EXERCISE GOAL: After locating the line with "U2 pin out: NET25 -> NET18" in the records below, print it and every line after it exactly.

Change detection outputs:

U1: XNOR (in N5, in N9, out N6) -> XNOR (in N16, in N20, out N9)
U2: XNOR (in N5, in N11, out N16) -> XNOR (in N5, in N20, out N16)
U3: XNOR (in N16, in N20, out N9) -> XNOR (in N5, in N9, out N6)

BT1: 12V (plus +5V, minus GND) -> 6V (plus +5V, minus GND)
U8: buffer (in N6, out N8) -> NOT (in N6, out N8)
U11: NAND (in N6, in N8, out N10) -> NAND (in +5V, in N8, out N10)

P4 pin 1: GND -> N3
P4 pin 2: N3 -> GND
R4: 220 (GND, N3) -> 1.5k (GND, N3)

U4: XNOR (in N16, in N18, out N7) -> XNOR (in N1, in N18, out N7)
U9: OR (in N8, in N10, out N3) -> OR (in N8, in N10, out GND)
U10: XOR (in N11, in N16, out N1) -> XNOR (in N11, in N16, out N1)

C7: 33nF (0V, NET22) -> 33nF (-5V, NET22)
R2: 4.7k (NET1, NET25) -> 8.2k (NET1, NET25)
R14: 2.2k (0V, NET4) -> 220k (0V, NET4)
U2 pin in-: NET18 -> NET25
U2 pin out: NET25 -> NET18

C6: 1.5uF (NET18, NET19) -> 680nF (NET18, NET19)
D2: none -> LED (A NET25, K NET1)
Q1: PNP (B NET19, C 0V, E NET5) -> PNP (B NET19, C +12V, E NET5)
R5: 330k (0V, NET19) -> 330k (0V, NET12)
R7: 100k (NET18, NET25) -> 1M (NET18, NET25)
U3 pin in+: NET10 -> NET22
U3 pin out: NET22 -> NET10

SOLUTION:
U2 pin out: NET25 -> NET18

C6: 1.5uF (NET18, NET19) -> 680nF (NET18, NET19)
D2: none -> LED (A NET25, K NET1)
Q1: PNP (B NET19, C 0V, E NET5) -> PNP (B NET19, C +12V, E NET5)
R5: 330k (0V, NET19) -> 330k (0V, NET12)
R7: 100k (NET18, NET25) -> 1M (NET18, NET25)
U3 pin in+: NET10 -> NET22
U3 pin out: NET22 -> NET10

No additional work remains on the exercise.